> _EXERCISE REQUIREMENTS_:
How many rows below contain the word "right"? Reply with the number only.
---------- DATA SHOWN
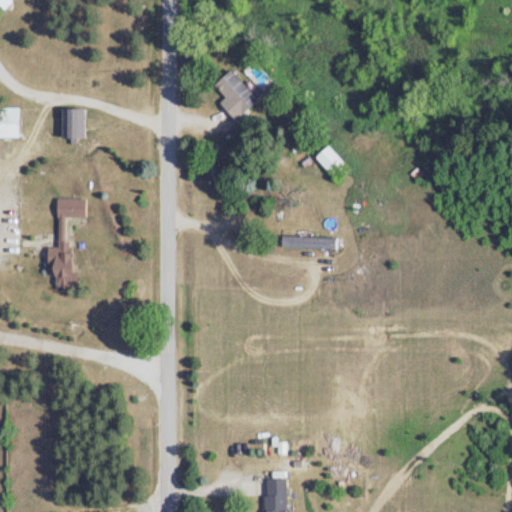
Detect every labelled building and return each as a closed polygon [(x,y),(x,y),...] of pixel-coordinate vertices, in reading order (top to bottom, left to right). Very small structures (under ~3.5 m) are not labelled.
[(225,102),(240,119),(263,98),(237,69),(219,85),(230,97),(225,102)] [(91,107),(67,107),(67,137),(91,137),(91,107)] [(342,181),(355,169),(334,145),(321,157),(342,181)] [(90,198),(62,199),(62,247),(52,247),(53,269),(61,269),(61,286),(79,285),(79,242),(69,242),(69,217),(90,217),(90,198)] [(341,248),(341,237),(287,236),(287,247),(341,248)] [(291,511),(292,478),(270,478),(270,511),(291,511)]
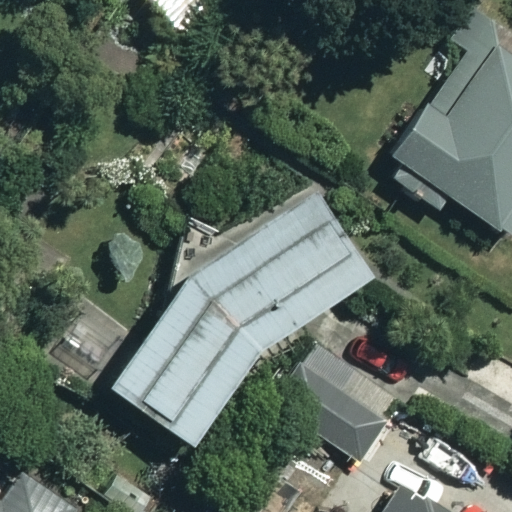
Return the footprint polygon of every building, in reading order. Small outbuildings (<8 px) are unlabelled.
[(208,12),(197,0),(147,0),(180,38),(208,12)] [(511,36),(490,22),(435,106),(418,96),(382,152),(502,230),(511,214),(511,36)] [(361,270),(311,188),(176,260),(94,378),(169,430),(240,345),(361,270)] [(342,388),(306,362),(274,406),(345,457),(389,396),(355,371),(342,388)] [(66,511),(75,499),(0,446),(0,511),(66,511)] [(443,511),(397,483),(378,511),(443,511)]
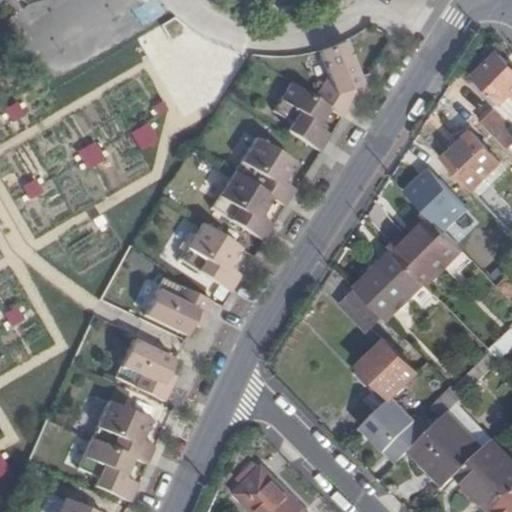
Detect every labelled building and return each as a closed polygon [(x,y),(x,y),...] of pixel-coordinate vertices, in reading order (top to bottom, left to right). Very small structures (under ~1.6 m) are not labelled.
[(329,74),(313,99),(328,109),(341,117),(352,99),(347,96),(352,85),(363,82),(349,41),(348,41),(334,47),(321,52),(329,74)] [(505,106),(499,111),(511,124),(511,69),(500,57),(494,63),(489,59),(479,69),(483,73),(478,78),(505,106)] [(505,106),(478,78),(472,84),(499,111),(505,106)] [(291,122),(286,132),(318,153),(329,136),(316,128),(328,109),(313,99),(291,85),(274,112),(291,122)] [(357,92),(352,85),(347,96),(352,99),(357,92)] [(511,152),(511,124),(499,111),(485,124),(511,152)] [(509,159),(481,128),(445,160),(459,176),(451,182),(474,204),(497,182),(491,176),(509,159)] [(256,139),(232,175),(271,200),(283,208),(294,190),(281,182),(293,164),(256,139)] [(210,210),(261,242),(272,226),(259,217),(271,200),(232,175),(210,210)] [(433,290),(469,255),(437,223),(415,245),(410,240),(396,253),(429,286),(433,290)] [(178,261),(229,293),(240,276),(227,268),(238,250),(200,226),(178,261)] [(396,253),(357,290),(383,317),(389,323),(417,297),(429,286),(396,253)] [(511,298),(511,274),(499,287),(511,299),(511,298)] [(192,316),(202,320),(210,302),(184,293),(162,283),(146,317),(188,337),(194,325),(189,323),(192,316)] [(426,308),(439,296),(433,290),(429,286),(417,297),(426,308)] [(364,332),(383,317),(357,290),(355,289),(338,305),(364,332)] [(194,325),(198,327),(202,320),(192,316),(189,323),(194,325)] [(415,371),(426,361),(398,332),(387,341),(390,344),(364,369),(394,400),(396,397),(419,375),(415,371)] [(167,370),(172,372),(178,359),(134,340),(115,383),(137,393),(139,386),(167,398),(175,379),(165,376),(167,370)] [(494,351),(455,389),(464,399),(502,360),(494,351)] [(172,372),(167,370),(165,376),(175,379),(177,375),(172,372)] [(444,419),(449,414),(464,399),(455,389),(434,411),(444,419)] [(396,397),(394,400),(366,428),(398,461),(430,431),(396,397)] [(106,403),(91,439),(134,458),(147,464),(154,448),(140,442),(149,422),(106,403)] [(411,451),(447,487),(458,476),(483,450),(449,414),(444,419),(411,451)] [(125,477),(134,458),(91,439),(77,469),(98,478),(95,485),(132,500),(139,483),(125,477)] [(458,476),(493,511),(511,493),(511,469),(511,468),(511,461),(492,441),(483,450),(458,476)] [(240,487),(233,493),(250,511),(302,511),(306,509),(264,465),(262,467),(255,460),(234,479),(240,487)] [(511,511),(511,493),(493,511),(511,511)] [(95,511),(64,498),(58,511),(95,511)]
--------------------
---------- DATA SHOWN
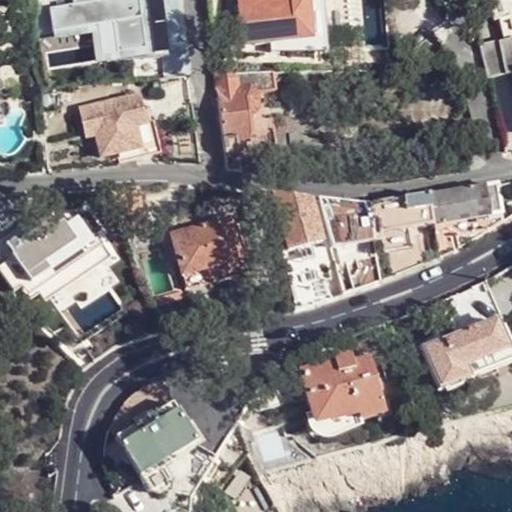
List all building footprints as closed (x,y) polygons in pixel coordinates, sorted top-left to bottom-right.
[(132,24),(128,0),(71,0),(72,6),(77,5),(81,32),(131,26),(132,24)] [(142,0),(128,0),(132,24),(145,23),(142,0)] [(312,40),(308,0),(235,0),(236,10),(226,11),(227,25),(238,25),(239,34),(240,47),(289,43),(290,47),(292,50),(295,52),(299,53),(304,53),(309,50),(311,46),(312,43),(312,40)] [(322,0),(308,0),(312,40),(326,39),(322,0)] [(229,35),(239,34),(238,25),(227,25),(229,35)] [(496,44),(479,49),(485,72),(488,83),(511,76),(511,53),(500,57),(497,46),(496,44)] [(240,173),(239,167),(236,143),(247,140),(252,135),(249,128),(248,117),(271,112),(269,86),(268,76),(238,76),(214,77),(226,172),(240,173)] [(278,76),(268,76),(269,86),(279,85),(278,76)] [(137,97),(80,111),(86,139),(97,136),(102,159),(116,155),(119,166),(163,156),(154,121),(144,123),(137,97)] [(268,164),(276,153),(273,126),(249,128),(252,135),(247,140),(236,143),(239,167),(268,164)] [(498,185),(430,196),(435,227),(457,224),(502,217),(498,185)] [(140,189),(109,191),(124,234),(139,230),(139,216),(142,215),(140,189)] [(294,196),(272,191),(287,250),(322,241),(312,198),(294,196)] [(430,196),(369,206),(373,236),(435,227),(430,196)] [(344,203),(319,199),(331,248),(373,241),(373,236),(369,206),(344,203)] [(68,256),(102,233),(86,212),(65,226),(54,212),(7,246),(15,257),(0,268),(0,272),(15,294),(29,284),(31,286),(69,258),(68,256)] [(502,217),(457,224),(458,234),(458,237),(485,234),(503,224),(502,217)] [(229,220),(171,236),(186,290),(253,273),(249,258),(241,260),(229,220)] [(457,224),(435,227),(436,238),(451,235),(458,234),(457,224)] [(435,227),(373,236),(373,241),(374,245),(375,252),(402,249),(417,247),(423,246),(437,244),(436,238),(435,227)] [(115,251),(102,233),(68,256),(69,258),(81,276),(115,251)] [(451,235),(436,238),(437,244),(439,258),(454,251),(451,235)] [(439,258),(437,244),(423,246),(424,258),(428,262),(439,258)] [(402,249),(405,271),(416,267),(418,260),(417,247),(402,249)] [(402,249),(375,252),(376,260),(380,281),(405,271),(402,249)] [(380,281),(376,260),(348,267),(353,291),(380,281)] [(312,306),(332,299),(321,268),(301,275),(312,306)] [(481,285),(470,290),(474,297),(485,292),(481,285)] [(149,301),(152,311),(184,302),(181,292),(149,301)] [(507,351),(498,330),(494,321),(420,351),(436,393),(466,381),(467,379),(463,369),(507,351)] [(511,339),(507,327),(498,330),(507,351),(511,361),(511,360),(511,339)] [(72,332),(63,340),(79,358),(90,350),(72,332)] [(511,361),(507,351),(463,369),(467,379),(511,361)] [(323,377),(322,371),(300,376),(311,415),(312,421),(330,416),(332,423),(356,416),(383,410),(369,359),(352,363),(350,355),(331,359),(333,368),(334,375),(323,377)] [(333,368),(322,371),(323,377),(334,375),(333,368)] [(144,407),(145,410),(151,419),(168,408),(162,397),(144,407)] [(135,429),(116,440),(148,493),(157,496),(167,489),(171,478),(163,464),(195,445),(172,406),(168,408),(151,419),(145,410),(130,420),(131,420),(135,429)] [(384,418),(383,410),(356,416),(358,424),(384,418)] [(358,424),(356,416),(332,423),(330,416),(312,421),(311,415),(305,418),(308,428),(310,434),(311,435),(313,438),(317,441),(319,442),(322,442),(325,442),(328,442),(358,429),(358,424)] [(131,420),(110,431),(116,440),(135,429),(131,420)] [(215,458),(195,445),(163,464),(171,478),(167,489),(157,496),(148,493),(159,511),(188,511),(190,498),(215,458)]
--------------------
> _RESPONSE TO THE TASK_:
3